** Opening AVAILABLE RECORDS block **

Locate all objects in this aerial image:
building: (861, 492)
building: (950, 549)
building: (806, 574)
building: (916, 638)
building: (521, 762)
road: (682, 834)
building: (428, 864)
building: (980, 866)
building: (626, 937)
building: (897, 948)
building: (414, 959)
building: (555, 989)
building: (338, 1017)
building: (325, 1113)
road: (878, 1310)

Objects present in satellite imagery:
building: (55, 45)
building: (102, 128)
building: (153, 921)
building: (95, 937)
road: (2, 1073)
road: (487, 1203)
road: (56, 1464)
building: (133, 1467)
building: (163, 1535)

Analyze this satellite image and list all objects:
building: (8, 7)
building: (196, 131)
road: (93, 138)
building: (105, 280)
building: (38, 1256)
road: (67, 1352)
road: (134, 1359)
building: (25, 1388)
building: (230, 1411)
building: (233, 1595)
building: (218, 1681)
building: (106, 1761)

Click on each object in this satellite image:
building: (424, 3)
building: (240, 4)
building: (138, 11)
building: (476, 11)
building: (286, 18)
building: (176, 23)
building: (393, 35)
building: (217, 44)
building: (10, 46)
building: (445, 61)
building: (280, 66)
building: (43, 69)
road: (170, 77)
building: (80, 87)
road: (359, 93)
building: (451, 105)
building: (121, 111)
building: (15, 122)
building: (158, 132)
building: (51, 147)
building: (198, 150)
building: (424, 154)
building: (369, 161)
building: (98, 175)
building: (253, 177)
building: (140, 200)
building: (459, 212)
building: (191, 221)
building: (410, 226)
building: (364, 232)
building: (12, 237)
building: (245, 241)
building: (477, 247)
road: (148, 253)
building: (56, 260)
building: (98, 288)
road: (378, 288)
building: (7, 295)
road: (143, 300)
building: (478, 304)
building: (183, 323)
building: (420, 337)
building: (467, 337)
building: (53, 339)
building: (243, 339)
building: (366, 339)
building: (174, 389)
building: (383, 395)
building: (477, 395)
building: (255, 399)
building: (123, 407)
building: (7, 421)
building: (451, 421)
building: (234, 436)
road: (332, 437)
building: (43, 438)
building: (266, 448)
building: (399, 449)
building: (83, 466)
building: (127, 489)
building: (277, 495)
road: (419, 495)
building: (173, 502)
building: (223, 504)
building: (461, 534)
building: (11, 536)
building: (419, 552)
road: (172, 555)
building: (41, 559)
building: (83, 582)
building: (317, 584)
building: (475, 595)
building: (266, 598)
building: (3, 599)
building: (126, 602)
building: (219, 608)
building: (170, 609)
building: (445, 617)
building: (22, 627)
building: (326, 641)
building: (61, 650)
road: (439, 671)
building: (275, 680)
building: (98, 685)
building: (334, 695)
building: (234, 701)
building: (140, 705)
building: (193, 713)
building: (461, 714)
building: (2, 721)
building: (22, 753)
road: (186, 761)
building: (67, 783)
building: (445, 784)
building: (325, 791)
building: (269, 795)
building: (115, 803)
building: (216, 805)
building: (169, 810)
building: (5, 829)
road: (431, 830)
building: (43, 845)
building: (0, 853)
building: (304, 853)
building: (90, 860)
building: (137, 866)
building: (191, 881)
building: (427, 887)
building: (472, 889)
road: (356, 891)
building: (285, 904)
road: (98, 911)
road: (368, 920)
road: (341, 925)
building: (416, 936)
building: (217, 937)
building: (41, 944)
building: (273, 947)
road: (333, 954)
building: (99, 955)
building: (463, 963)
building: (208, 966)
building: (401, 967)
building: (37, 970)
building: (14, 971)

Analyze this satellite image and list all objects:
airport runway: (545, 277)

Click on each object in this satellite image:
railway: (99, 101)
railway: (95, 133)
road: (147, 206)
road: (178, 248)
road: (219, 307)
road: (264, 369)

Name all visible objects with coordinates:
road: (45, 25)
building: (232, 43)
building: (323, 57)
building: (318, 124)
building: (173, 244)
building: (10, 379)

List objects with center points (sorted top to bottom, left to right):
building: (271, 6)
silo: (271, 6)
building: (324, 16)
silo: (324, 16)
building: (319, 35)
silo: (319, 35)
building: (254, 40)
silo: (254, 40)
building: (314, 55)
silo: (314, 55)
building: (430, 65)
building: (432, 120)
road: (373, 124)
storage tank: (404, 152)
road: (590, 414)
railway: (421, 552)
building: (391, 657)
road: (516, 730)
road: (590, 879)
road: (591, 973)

** Closing AVAILABLE RECORDS block **

_INSTRUCTION:_ Return, without any change, only the lines from the one containing "List objects with" through the last line of the entries above.

_RESPONSE TO THE TASK:_
List objects with center points (sorted top to bottom, left to right):
building: (271, 6)
silo: (271, 6)
building: (324, 16)
silo: (324, 16)
building: (319, 35)
silo: (319, 35)
building: (254, 40)
silo: (254, 40)
building: (314, 55)
silo: (314, 55)
building: (430, 65)
building: (432, 120)
road: (373, 124)
storage tank: (404, 152)
road: (590, 414)
railway: (421, 552)
building: (391, 657)
road: (516, 730)
road: (590, 879)
road: (591, 973)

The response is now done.